**YOUR TASK**
What lines below contain the string "blue"? List them all.

**PROVIDED INFORMATION**
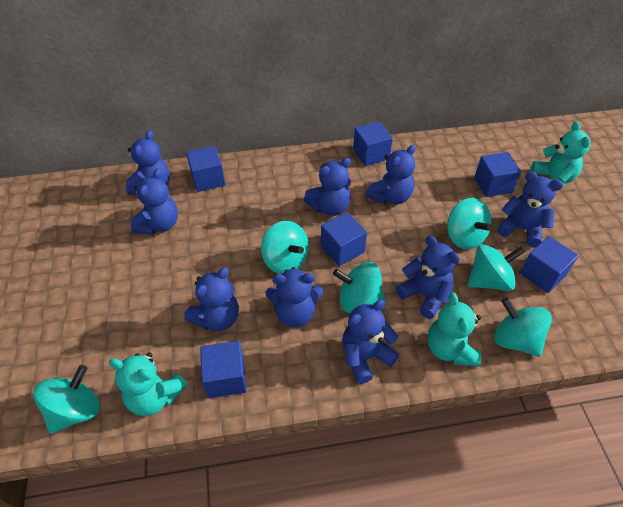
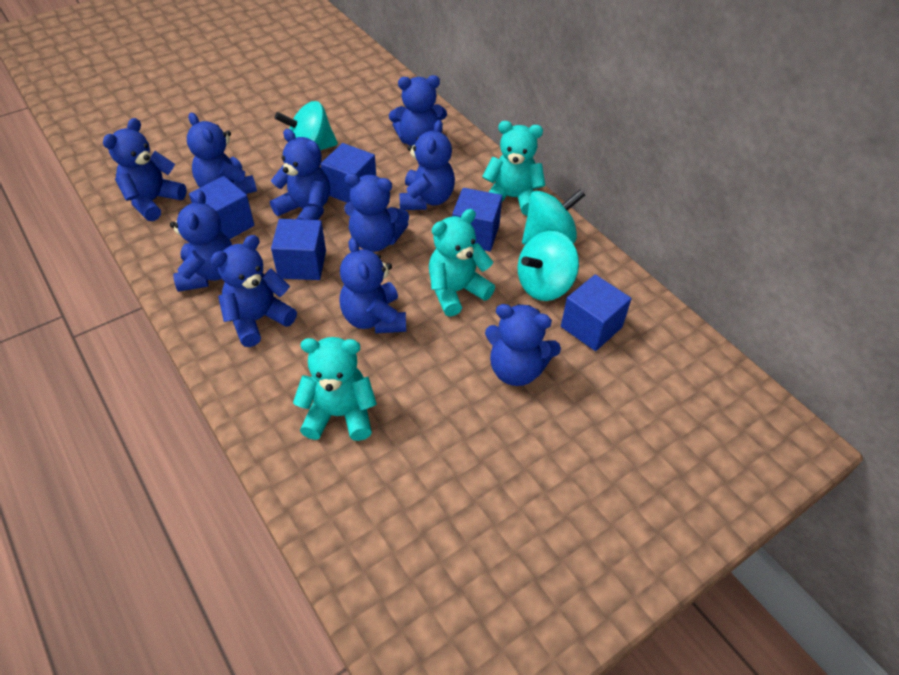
blue cube: 6 -> 5
blue teddy bear: 9 -> 10
turquoise spinning top: 6 -> 3

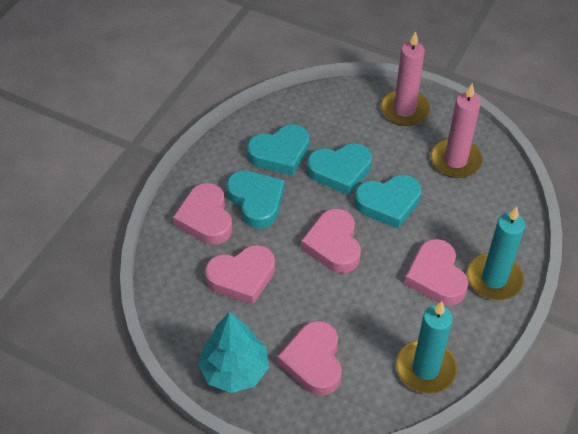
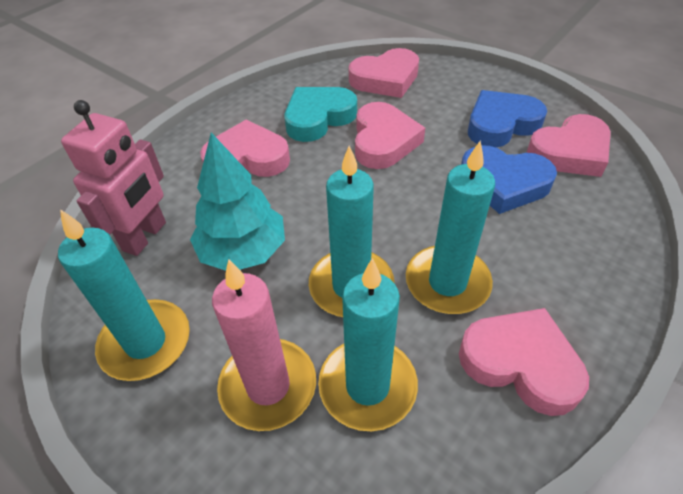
blue heart: 0 -> 2
pink candle: 2 -> 1
pink robot: 0 -> 1
turquoise candle: 2 -> 4
turquoise heart: 4 -> 1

**SOLUTION BELOW**
blue cube: 6 -> 5
blue teddy bear: 9 -> 10
blue heart: 0 -> 2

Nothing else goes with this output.